*** Opening of Task input ***

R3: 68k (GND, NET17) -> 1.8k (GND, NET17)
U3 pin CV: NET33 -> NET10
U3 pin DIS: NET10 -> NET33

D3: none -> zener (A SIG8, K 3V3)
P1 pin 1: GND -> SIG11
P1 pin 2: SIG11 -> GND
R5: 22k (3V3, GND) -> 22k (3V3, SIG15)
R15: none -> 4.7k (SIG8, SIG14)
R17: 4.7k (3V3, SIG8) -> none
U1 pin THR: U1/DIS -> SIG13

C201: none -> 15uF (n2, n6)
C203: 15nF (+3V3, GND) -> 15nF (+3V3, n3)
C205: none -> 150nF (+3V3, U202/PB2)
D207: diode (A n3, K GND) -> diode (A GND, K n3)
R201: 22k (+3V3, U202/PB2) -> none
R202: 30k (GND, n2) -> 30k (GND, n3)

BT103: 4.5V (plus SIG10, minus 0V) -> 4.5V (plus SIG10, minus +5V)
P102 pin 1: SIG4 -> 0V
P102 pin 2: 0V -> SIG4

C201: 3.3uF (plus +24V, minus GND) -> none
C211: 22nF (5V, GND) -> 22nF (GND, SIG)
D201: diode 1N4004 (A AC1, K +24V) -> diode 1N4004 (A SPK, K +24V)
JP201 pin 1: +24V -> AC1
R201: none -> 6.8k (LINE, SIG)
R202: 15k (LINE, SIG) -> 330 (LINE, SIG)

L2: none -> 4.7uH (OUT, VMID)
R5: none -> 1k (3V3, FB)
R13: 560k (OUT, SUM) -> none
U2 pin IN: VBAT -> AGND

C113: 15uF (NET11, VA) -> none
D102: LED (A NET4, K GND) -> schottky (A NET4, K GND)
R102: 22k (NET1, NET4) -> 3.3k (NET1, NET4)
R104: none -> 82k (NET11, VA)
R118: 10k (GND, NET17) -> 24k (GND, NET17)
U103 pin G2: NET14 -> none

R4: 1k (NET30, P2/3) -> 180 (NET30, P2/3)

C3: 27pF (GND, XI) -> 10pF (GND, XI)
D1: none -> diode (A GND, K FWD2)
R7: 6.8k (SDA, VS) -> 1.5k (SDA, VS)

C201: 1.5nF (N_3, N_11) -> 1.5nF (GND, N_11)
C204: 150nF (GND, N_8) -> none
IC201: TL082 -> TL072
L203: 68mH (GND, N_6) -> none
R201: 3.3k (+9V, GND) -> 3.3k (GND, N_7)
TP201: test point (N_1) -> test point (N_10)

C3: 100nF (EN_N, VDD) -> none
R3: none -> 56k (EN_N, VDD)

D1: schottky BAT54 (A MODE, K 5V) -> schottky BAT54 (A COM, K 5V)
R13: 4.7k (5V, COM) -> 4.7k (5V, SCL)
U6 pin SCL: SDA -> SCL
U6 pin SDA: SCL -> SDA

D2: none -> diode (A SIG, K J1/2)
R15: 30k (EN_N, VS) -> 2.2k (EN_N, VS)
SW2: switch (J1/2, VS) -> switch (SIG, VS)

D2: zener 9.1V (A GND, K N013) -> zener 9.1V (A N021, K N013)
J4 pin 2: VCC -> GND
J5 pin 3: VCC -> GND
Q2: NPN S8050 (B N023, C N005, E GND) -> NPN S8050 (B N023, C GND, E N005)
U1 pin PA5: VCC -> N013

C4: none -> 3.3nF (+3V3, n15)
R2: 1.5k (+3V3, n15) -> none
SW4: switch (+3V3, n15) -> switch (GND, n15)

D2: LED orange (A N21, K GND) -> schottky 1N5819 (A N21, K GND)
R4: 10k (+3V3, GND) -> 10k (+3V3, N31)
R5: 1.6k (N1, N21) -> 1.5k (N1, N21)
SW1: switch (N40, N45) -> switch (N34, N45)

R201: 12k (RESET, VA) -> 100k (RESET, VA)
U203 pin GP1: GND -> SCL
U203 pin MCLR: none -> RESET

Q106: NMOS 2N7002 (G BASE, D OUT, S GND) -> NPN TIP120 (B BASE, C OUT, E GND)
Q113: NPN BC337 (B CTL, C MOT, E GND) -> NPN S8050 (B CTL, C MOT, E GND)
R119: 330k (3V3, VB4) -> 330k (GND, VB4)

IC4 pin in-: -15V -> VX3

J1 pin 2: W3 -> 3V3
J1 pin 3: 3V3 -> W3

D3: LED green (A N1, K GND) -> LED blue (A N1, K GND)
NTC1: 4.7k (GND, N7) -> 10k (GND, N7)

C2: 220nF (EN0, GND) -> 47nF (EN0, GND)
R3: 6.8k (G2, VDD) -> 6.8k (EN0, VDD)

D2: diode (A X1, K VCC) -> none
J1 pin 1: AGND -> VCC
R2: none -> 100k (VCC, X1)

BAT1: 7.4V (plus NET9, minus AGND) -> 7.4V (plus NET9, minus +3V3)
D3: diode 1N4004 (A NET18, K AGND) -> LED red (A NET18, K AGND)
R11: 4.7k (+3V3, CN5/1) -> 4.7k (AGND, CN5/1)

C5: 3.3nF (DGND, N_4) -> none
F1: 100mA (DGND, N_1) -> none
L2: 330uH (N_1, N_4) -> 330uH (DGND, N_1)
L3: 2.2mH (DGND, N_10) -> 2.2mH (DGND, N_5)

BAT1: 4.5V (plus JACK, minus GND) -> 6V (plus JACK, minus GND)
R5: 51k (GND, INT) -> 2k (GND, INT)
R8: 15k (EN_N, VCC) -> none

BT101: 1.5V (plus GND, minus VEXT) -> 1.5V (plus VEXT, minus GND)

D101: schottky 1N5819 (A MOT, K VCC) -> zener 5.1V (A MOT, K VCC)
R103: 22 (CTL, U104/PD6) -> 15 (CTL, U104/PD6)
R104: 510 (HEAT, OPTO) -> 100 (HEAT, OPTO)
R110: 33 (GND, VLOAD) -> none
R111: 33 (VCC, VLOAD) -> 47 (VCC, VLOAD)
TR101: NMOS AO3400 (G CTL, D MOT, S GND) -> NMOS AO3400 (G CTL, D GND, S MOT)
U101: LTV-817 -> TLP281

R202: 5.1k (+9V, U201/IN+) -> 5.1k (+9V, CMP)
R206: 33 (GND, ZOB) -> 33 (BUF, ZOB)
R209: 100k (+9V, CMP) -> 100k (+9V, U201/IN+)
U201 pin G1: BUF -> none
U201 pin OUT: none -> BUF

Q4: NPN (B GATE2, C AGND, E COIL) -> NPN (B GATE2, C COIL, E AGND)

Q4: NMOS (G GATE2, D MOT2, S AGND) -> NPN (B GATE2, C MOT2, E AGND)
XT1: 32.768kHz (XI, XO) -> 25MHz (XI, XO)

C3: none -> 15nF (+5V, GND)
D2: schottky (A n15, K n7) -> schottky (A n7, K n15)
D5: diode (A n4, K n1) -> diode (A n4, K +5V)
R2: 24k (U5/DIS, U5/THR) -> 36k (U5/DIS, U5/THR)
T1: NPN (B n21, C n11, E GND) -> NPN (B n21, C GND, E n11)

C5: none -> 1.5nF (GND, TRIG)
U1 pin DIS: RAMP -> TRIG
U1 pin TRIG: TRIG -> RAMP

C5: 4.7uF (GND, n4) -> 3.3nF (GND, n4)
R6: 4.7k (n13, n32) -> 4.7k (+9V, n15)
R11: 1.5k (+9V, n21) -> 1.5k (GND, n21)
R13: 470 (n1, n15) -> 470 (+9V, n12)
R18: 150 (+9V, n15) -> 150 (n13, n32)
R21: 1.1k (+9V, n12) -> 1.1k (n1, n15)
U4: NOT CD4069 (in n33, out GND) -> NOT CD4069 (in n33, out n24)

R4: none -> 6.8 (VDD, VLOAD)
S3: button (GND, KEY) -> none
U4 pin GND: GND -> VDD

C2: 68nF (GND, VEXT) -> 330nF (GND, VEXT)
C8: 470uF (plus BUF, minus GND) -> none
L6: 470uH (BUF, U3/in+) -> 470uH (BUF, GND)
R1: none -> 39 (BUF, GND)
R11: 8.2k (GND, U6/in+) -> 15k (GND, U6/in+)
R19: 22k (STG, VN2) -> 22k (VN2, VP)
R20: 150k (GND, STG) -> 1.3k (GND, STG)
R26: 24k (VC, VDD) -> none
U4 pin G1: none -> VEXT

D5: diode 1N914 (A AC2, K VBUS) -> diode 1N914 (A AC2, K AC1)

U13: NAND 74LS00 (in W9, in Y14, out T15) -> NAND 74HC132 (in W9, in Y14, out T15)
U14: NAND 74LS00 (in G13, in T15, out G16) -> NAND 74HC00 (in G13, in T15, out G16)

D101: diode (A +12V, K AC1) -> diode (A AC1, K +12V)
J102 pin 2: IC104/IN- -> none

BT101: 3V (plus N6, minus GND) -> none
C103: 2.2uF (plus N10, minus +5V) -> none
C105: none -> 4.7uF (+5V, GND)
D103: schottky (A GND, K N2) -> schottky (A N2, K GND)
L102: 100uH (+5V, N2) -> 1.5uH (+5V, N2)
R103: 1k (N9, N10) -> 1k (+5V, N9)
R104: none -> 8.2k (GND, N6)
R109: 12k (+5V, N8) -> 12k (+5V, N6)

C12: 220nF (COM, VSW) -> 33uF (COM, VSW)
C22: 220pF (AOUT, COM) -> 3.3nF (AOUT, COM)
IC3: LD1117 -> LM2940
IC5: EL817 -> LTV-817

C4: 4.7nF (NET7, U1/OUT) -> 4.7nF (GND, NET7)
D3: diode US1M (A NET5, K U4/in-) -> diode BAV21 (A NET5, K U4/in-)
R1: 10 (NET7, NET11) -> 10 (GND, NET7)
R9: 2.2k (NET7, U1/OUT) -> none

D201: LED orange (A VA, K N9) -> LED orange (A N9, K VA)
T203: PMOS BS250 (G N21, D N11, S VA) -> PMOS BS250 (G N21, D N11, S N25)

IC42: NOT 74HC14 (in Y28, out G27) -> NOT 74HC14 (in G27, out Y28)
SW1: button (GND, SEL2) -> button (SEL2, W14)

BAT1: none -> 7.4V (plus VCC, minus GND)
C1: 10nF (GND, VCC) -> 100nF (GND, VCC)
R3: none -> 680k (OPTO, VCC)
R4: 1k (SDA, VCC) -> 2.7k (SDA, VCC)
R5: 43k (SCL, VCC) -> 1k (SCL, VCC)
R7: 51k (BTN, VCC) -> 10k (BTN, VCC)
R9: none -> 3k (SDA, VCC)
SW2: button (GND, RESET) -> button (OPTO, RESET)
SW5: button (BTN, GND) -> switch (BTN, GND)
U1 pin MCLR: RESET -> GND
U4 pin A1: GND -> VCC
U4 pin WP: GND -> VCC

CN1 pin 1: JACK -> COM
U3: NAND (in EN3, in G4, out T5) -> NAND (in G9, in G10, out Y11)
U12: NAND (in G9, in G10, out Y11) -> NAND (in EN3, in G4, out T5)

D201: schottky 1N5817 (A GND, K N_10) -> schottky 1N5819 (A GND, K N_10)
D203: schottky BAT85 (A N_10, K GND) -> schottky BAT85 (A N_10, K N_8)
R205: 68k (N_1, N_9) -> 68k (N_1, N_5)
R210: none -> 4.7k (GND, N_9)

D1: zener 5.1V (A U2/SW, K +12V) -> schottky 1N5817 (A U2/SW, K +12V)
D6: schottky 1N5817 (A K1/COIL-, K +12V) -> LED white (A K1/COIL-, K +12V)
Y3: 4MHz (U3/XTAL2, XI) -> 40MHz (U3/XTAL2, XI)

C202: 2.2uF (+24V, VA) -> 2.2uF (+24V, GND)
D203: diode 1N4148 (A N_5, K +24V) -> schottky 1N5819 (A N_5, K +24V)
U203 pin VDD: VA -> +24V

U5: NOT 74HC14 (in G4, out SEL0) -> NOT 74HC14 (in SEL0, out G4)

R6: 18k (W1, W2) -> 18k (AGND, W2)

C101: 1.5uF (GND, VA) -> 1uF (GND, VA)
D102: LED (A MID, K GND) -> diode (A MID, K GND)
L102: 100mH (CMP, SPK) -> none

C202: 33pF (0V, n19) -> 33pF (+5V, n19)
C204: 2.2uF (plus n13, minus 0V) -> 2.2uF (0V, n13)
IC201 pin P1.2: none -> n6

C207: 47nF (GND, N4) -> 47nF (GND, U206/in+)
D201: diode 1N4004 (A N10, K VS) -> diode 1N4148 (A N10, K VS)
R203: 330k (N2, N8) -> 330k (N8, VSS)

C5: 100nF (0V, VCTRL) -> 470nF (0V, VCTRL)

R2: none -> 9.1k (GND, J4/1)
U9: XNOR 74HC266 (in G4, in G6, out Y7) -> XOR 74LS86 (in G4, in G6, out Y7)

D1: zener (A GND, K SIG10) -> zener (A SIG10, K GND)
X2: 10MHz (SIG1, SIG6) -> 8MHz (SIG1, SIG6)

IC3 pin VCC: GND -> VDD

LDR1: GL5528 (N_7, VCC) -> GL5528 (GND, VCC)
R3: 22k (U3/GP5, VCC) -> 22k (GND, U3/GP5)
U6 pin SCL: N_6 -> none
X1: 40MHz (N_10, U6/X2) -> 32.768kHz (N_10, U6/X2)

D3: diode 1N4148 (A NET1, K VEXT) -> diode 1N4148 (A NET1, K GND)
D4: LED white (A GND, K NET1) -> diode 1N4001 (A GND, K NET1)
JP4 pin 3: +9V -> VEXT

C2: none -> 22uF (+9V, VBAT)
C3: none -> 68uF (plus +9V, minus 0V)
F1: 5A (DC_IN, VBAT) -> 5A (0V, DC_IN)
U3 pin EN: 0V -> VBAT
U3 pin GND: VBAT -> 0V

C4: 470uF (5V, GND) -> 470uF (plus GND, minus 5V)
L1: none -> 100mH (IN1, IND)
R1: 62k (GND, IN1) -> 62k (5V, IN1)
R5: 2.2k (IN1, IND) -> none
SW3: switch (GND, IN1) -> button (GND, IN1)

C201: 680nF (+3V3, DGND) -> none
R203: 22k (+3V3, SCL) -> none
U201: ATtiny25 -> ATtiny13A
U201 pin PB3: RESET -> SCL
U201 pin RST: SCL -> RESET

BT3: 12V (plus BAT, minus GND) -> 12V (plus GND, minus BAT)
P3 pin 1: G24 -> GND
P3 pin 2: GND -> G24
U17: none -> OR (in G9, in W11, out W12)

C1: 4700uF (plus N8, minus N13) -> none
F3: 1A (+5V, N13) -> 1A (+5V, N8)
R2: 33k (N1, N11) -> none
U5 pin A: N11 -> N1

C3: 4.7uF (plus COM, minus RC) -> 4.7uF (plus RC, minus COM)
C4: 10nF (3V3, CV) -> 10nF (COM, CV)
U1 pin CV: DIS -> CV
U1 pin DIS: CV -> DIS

*** Close of Task input ***

The task: Look for the string "VEXT" in the data above and return every line that has it.

Answer space:
BT101: 1.5V (plus GND, minus VEXT) -> 1.5V (plus VEXT, minus GND)
C2: 68nF (GND, VEXT) -> 330nF (GND, VEXT)
U4 pin G1: none -> VEXT
D3: diode 1N4148 (A NET1, K VEXT) -> diode 1N4148 (A NET1, K GND)
JP4 pin 3: +9V -> VEXT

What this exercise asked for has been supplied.